(Task details): Here is a block of entries. Write out its lines exactly, from the first through the one containing "turquoise car [421,324,496,403]".

[Opening Records to process section]

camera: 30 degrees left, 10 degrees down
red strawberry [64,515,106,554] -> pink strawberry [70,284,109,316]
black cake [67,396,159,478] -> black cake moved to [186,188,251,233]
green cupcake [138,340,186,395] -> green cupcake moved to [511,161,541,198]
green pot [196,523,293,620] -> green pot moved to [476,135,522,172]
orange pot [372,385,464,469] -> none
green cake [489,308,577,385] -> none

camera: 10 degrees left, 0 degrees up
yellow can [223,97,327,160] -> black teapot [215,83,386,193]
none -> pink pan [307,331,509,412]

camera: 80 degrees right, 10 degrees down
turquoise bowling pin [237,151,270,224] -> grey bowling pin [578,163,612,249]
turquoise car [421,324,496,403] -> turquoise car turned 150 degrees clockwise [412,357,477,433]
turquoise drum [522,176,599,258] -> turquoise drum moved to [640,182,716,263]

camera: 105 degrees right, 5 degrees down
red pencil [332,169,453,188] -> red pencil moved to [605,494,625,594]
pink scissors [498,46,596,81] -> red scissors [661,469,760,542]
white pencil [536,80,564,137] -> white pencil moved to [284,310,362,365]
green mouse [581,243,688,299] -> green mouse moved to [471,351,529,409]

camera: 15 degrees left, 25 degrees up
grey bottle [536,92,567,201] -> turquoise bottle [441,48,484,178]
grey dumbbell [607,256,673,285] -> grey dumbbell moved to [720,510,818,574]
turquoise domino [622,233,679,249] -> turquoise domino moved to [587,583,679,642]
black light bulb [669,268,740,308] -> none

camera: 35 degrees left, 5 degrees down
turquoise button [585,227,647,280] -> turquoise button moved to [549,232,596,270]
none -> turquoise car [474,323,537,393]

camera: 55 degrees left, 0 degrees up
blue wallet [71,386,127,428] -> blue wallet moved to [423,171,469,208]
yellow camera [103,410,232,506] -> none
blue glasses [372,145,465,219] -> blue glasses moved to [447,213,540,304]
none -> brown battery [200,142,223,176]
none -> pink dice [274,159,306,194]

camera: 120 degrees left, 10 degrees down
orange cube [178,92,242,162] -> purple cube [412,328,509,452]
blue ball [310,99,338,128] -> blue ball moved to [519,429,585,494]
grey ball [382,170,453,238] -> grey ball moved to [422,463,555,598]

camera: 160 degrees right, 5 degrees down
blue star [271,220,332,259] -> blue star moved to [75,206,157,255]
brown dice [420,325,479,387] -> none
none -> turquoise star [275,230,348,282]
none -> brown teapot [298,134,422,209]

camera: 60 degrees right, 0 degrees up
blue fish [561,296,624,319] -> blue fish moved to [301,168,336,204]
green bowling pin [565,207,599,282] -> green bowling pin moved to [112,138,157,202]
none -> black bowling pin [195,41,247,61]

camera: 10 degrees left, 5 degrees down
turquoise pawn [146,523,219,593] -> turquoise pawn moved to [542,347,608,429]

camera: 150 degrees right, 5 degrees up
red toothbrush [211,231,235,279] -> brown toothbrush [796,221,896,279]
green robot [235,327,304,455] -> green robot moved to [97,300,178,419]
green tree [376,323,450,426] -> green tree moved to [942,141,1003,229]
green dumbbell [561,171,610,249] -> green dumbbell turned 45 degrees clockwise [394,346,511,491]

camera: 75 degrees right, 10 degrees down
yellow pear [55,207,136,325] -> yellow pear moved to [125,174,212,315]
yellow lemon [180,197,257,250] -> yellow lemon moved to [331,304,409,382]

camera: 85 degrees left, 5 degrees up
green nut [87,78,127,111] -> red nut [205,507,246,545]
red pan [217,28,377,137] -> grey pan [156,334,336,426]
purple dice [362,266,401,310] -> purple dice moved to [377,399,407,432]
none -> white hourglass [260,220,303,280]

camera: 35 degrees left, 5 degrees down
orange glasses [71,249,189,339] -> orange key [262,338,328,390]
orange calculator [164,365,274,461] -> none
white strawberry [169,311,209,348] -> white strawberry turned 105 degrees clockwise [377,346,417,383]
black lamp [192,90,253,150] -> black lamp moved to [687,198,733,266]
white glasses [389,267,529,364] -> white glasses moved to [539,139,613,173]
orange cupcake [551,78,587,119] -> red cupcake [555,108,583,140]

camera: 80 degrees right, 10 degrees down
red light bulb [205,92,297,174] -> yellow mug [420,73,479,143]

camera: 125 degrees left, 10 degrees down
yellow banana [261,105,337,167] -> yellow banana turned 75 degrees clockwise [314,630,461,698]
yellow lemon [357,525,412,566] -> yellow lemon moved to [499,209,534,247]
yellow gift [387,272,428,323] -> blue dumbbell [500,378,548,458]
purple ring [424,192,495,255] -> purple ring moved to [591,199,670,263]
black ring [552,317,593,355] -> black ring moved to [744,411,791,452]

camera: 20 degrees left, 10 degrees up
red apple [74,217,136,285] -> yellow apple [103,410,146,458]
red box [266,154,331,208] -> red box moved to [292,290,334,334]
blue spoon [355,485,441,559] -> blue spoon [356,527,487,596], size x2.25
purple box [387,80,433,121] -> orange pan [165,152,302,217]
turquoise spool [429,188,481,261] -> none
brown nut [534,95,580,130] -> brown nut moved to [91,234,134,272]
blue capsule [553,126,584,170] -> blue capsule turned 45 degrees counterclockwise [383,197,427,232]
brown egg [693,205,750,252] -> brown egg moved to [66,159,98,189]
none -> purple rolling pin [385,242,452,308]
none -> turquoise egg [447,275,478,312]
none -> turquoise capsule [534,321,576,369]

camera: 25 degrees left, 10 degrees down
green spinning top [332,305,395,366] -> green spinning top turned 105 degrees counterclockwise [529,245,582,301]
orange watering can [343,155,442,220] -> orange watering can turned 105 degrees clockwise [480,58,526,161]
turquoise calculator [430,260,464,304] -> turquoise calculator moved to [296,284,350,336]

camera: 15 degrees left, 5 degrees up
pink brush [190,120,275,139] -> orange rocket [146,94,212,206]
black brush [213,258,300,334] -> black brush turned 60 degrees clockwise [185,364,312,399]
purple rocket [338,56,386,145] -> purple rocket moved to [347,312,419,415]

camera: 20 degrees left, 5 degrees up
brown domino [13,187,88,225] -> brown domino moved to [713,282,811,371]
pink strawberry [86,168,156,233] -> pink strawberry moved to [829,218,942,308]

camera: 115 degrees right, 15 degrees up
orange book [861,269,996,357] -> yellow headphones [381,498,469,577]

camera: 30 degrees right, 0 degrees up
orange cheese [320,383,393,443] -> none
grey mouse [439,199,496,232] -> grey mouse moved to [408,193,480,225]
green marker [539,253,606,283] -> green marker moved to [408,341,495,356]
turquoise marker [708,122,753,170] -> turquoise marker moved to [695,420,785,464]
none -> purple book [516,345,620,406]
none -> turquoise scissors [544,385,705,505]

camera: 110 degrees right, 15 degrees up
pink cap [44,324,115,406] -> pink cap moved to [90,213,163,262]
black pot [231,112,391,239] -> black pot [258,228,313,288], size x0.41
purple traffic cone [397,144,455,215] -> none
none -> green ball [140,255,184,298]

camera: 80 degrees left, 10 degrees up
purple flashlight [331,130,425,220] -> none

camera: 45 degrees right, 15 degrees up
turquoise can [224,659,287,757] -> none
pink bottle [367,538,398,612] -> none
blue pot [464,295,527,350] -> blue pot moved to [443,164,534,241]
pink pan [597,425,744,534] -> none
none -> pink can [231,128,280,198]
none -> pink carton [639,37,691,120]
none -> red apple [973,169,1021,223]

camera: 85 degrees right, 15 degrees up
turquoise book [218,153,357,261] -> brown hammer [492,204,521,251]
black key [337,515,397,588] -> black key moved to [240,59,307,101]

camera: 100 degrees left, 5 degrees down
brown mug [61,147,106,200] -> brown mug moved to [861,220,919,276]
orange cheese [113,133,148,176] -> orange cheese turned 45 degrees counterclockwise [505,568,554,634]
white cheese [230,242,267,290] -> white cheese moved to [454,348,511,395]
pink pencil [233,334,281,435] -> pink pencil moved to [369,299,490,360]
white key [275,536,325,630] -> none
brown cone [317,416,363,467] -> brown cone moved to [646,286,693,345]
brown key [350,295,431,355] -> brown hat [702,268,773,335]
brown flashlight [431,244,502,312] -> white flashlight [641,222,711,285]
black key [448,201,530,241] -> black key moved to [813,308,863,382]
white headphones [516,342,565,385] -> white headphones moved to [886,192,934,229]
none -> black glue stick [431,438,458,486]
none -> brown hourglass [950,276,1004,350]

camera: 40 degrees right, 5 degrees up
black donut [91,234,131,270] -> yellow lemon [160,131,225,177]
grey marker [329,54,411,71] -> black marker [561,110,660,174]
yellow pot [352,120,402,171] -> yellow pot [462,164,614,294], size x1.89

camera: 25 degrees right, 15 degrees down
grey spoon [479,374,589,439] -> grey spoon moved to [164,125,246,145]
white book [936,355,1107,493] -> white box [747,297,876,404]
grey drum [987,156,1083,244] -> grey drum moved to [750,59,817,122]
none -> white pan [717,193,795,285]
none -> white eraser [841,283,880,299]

[Closing Records to process section]

(Response for this exercise):
camera: 30 degrees left, 10 degrees down
red strawberry [64,515,106,554] -> pink strawberry [70,284,109,316]
black cake [67,396,159,478] -> black cake moved to [186,188,251,233]
green cupcake [138,340,186,395] -> green cupcake moved to [511,161,541,198]
green pot [196,523,293,620] -> green pot moved to [476,135,522,172]
orange pot [372,385,464,469] -> none
green cake [489,308,577,385] -> none

camera: 10 degrees left, 0 degrees up
yellow can [223,97,327,160] -> black teapot [215,83,386,193]
none -> pink pan [307,331,509,412]

camera: 80 degrees right, 10 degrees down
turquoise bowling pin [237,151,270,224] -> grey bowling pin [578,163,612,249]
turquoise car [421,324,496,403] -> turquoise car turned 150 degrees clockwise [412,357,477,433]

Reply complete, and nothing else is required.